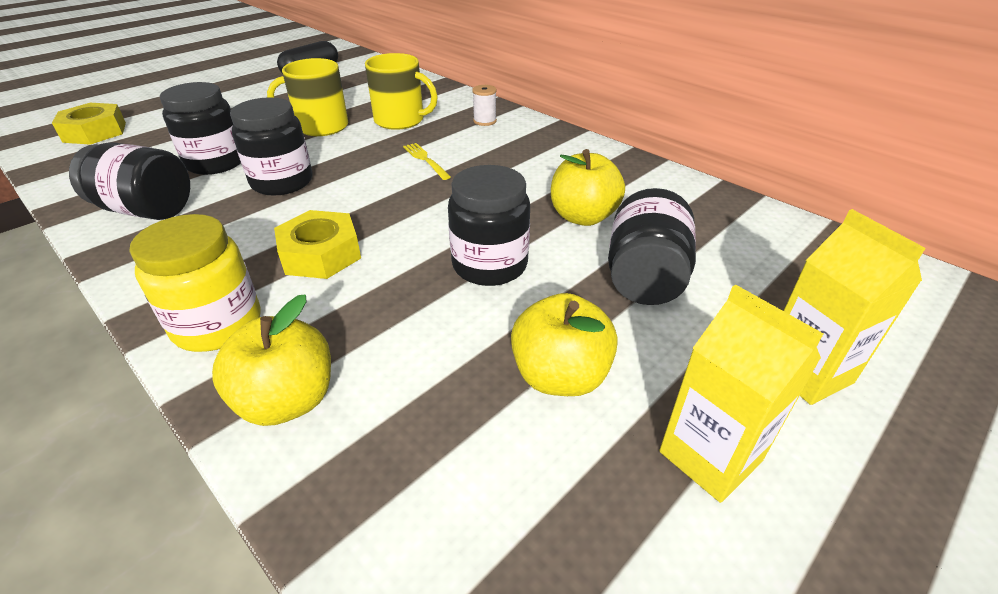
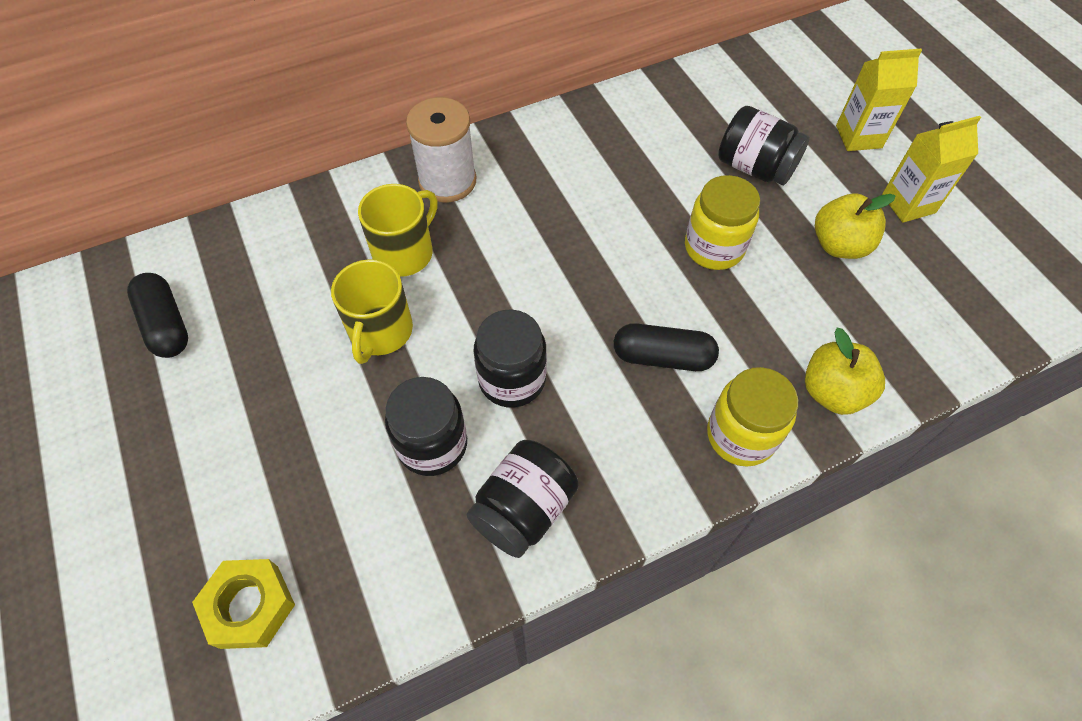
camera: 70 degrees left, 20 degrees up
(321, 254) = (662, 357): yellow nut -> black capsule
(425, 159) = (515, 250): yellow fork -> none
(485, 121) = (447, 181): white spool -> white spool, size x2.19
(489, 265) = (714, 248): black jar -> yellow jar
(583, 217) = (666, 171): yellow apple -> none

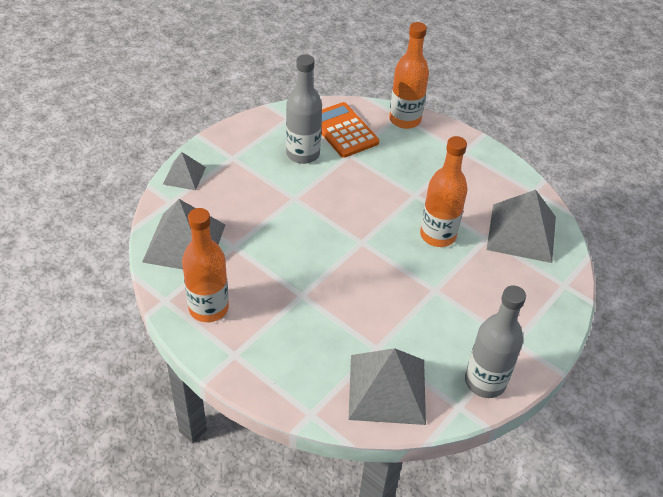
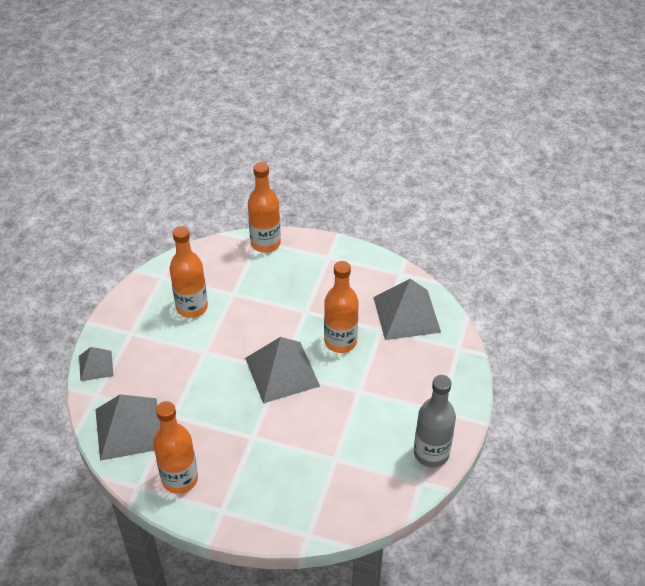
camera: 20 degrees left, 0 degrees up
(303, 154) = (192, 307): grey bottle -> orange bottle
(343, 130) = (217, 272): orange calculator -> none
(387, 389) = (359, 490): grey pyramid -> grey pyramid (282, 372)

_YOUR OBJECTIVE_
Exactly and only the lines from the top of the records down to the line containing "(489, 265) = (714, 248): black" should be transcribed, please, without the pictures.

_THE ANSWER_
camera: 70 degrees left, 20 degrees up
(321, 254) = (662, 357): yellow nut -> black capsule
(425, 159) = (515, 250): yellow fork -> none
(485, 121) = (447, 181): white spool -> white spool, size x2.19
(489, 265) = (714, 248): black jar -> yellow jar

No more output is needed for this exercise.